> **TASK DETAILS**: What you should write out is every line from the one containing "blue bowling pin" to the end of the data, exactly and with nothing else.

--- INPUT FOR THIS TASK ---

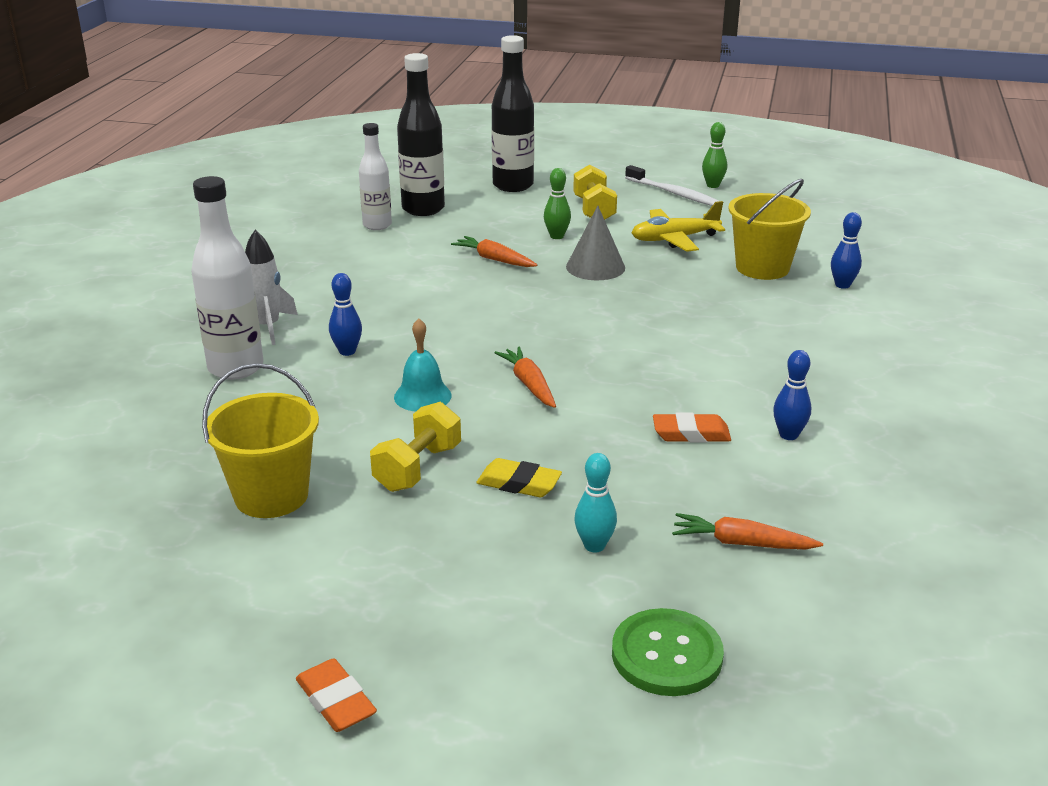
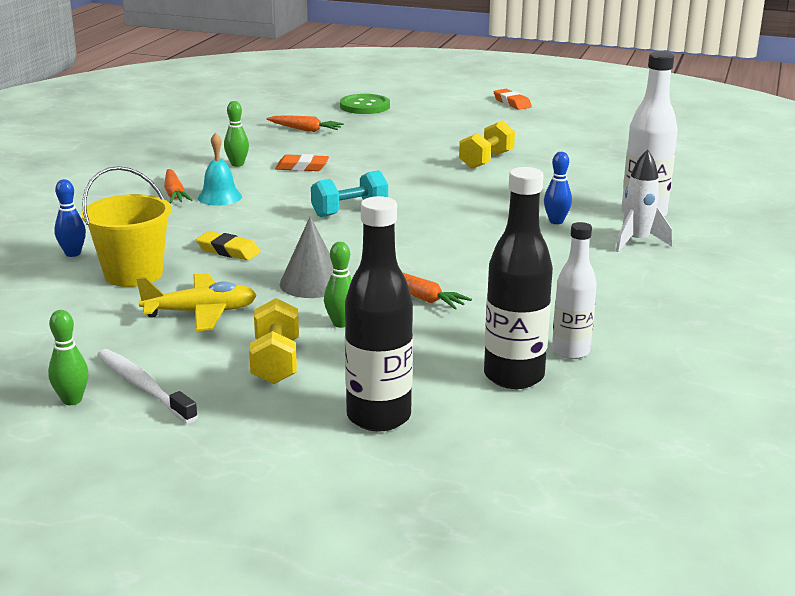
camera: 175 degrees left, 5 degrees down
yellow bucket [202,363,319,518] -> none
turquoise bell [394,318,452,412] -> turquoise bell moved to [198,132,242,206]
yellow eraser [476,458,562,497] -> yellow eraser moved to [196,231,261,260]
orange carrot [495,346,556,408] -> orange carrot moved to [164,169,192,203]
turquoise bowling pin [574,453,617,553] -> none
blue bowling pin [773,350,811,440] -> green bowling pin [224,101,249,167]
none -> turquoise dumbbell [311,170,388,217]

---

> **EXPECTED ANSWER**:
blue bowling pin [773,350,811,440] -> green bowling pin [224,101,249,167]
none -> turquoise dumbbell [311,170,388,217]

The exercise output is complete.